--- Start of Exercise material ---

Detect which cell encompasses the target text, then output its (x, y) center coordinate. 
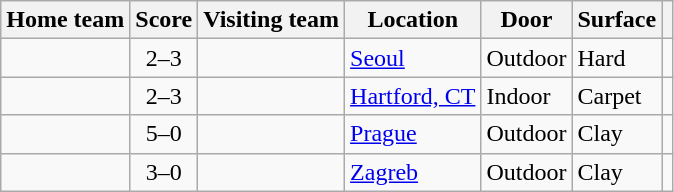
Indoor (526, 96)
Prague (413, 134)
Score (164, 20)
3–0 (164, 172)
5–0 (164, 134)
Surface (617, 20)
Location (413, 20)
Carpet (617, 96)
Visiting team (272, 20)
Hard (617, 58)
Zagreb (413, 172)
Seoul (413, 58)
Hartford, CT (413, 96)
Door (526, 20)
Home team (66, 20)
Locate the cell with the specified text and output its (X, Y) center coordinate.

--- End of Exercise material ---

- **What this task involves**: Copy all of the entries above line for line, without alteration, and omit the pictures.

- **Output for this exercise**:
Detect which cell encompasses the target text, then output its (x, y) center coordinate. 
Indoor (526, 96)
Prague (413, 134)
Score (164, 20)
3–0 (164, 172)
5–0 (164, 134)
Surface (617, 20)
Location (413, 20)
Carpet (617, 96)
Visiting team (272, 20)
Hard (617, 58)
Zagreb (413, 172)
Seoul (413, 58)
Hartford, CT (413, 96)
Door (526, 20)
Home team (66, 20)
Locate the cell with the specified text and output its (X, Y) center coordinate.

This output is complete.